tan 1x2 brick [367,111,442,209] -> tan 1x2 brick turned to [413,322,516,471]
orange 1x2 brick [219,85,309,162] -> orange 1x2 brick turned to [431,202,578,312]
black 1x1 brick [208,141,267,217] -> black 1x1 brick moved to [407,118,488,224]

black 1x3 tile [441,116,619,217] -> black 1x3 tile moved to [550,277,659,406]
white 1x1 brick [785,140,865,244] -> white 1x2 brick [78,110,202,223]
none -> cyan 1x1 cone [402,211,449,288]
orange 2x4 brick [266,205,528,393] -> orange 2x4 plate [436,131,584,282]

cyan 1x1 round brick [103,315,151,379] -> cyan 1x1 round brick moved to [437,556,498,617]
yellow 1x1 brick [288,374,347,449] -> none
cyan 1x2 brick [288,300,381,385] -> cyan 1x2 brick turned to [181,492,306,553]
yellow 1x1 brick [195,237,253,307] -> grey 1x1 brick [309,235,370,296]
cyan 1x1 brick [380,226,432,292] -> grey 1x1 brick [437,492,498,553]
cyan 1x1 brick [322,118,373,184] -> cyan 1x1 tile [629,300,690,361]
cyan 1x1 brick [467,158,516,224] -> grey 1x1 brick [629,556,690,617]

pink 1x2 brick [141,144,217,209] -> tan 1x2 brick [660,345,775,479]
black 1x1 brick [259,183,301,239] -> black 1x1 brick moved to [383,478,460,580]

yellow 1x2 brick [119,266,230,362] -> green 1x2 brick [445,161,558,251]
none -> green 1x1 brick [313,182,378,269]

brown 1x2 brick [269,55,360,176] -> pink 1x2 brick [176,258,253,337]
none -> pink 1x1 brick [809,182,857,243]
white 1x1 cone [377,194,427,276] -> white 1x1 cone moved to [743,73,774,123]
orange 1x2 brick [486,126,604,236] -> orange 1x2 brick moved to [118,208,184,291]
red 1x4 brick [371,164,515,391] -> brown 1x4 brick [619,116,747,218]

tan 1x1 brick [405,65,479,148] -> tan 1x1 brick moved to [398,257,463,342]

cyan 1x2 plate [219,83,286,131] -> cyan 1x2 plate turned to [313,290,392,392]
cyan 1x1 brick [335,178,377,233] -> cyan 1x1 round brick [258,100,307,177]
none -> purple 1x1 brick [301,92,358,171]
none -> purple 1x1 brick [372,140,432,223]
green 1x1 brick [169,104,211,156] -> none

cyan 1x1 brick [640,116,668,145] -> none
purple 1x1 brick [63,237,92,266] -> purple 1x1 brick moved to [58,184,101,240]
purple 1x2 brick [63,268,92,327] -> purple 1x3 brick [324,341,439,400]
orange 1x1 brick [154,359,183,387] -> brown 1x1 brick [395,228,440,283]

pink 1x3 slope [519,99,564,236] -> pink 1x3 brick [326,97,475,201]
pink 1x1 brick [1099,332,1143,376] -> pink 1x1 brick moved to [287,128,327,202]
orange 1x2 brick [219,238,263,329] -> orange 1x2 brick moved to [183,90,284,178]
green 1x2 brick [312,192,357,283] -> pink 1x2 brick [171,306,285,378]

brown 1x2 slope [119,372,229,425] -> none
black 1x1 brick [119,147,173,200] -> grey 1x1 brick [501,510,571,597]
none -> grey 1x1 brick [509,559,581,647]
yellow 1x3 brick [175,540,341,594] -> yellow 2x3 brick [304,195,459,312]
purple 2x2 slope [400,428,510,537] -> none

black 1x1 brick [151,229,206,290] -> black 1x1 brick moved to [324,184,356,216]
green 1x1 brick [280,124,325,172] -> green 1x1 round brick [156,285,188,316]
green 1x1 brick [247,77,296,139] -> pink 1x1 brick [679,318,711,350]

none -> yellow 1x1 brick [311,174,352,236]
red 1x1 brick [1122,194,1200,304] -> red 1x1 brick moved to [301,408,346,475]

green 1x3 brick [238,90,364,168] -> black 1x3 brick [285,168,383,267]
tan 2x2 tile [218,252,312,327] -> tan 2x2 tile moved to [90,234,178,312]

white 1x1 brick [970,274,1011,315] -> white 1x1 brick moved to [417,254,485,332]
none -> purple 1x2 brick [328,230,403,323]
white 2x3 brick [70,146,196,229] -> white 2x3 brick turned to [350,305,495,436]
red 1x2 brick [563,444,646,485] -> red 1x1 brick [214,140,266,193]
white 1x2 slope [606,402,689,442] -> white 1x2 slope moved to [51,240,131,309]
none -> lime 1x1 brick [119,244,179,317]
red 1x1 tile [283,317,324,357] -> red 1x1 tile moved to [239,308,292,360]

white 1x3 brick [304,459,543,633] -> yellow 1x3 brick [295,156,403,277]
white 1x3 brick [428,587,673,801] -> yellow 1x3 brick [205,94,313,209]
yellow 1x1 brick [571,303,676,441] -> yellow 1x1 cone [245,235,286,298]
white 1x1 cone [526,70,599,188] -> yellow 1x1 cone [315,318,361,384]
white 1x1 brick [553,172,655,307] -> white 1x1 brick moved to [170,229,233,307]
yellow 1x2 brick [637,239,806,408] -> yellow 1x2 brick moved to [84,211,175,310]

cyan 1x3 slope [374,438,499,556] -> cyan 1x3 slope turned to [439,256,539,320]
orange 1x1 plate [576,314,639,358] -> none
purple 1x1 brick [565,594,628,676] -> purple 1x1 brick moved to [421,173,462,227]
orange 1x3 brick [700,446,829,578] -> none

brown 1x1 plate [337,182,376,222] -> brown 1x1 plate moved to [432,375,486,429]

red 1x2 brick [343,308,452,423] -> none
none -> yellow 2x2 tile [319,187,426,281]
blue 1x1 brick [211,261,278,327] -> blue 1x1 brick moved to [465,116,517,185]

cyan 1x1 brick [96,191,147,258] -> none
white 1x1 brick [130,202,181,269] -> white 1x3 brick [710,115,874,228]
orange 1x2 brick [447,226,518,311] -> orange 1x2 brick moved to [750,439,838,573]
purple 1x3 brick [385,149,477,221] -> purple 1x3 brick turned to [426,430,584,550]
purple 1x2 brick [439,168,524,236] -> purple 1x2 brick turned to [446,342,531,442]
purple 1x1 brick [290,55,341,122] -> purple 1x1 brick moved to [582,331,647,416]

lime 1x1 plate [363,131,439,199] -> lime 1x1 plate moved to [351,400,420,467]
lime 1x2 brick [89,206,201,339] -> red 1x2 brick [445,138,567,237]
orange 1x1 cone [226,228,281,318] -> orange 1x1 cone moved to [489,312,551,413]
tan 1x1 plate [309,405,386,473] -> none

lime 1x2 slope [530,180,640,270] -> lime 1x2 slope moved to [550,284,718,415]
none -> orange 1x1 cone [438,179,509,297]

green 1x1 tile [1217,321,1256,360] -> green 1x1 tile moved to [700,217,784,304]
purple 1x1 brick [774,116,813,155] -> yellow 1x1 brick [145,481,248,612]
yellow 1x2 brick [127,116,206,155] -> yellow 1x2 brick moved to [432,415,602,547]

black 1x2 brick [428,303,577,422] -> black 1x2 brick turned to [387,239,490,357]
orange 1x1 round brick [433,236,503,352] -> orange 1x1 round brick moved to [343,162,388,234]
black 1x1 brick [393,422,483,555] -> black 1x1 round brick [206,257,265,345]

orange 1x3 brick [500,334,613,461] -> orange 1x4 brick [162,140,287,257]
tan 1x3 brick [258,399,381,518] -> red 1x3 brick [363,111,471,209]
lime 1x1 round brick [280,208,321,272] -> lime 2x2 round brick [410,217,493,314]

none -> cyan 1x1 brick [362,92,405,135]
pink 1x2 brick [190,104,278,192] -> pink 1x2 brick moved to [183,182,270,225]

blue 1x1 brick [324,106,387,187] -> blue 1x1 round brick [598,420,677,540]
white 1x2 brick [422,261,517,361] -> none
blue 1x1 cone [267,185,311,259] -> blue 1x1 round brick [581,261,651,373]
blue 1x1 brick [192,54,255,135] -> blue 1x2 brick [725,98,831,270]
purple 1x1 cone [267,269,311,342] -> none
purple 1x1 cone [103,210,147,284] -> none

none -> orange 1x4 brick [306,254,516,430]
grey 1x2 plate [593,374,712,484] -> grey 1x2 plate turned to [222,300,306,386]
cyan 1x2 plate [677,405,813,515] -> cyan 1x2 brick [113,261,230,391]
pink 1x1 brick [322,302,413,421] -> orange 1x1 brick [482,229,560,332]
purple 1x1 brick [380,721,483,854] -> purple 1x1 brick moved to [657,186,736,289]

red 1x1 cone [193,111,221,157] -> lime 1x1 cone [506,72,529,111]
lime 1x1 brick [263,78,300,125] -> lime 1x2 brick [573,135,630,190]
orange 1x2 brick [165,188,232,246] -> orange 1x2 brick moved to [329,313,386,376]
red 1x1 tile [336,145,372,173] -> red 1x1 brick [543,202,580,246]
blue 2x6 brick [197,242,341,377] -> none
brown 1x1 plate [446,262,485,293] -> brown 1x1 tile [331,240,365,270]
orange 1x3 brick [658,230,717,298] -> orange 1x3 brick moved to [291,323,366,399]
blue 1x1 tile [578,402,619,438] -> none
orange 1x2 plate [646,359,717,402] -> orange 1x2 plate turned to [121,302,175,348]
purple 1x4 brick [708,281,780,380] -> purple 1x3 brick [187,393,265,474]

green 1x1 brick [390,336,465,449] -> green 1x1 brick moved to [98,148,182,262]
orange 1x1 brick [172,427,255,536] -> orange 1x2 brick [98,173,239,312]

To do
All lines above from the one containing "black 1x3 tile [441,116,619,217]" to the one containing "cyan 1x1 brick [322,118,373,184]" must be repeated exactly, both lines included, and no others.

Task output
black 1x3 tile [441,116,619,217] -> black 1x3 tile moved to [550,277,659,406]
white 1x1 brick [785,140,865,244] -> white 1x2 brick [78,110,202,223]
none -> cyan 1x1 cone [402,211,449,288]
orange 2x4 brick [266,205,528,393] -> orange 2x4 plate [436,131,584,282]

cyan 1x1 round brick [103,315,151,379] -> cyan 1x1 round brick moved to [437,556,498,617]
yellow 1x1 brick [288,374,347,449] -> none
cyan 1x2 brick [288,300,381,385] -> cyan 1x2 brick turned to [181,492,306,553]
yellow 1x1 brick [195,237,253,307] -> grey 1x1 brick [309,235,370,296]
cyan 1x1 brick [380,226,432,292] -> grey 1x1 brick [437,492,498,553]
cyan 1x1 brick [322,118,373,184] -> cyan 1x1 tile [629,300,690,361]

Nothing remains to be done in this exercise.